── MATERIAL SUPPLIED
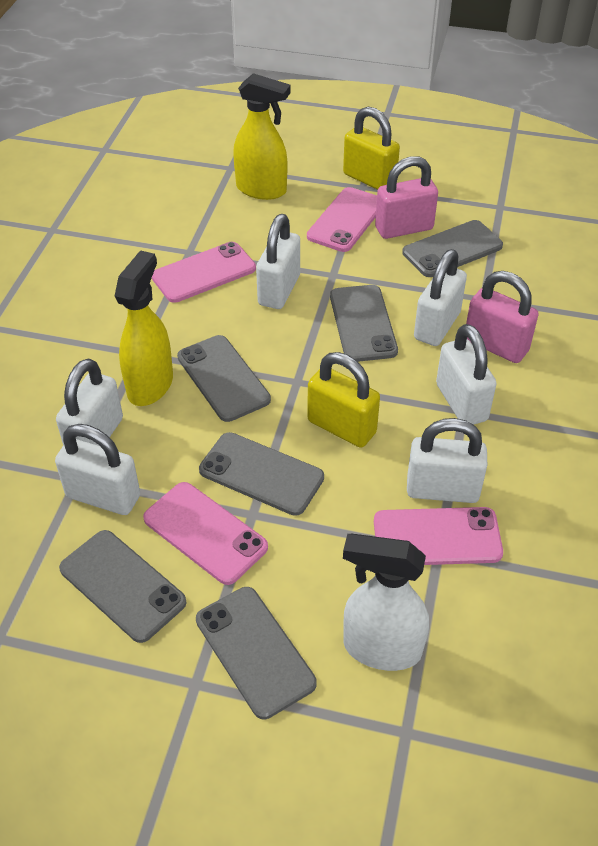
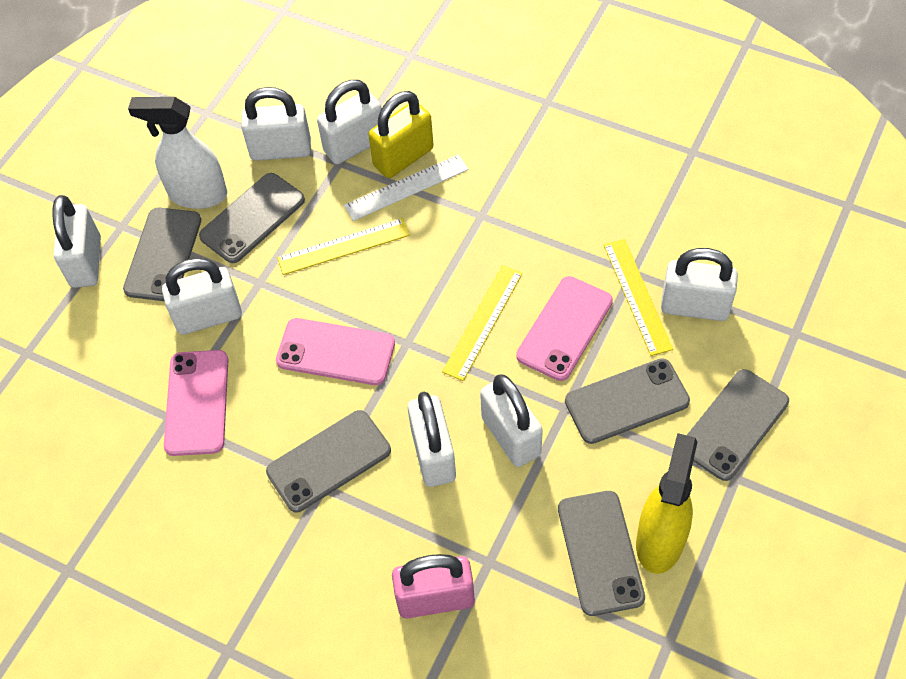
pink padlock: 2 -> 1
pink phone: 4 -> 3
white padlock: 6 -> 7
white ruler: 0 -> 1
yellow padlock: 2 -> 1
yellow ruler: 0 -> 3
yellow spray bottle: 2 -> 1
────
Filter the entries above and return only the lines holding "yellow".

EXERCISE RESULT ->
yellow padlock: 2 -> 1
yellow ruler: 0 -> 3
yellow spray bottle: 2 -> 1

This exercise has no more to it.